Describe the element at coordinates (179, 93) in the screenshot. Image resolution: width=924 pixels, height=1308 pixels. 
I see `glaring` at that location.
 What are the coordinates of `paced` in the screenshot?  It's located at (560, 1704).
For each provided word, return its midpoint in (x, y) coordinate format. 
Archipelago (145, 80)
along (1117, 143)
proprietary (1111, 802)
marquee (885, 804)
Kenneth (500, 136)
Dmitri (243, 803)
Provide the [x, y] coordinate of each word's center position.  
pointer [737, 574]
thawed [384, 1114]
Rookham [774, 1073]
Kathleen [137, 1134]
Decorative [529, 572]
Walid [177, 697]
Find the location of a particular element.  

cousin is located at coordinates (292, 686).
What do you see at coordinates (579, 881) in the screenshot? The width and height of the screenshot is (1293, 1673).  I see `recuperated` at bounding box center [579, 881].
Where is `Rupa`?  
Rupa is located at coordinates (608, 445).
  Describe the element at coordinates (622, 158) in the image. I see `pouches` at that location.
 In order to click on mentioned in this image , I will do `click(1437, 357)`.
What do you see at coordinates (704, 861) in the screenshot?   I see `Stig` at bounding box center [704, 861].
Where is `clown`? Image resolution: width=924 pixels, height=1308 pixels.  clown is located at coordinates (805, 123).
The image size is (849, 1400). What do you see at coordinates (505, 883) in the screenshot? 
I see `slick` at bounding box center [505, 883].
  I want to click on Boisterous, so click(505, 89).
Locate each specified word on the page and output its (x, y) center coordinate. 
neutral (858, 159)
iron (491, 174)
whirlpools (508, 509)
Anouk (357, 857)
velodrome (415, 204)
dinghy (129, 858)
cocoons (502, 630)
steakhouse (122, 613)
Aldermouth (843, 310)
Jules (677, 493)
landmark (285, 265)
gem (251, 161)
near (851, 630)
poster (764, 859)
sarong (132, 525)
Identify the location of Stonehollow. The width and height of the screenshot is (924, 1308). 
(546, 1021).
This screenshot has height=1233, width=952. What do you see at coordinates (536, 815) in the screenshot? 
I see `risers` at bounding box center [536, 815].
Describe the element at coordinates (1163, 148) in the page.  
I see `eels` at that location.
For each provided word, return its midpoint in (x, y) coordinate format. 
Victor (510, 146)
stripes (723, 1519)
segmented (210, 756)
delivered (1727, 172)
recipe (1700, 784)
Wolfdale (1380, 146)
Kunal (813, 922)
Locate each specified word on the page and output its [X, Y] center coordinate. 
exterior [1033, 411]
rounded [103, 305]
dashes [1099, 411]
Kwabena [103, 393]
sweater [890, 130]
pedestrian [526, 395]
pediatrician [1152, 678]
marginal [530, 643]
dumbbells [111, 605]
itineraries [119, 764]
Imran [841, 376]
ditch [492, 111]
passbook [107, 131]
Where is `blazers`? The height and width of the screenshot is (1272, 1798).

Short exercise: Please extract every line from the entries above that contains the word "Where". Capitalization counts.

Output below:
Where is `Rupa`?  
Where is `clown`? Image resolution: width=924 pixels, height=1308 pixels.  clown is located at coordinates (805, 123).
Where is `blazers`? The height and width of the screenshot is (1272, 1798).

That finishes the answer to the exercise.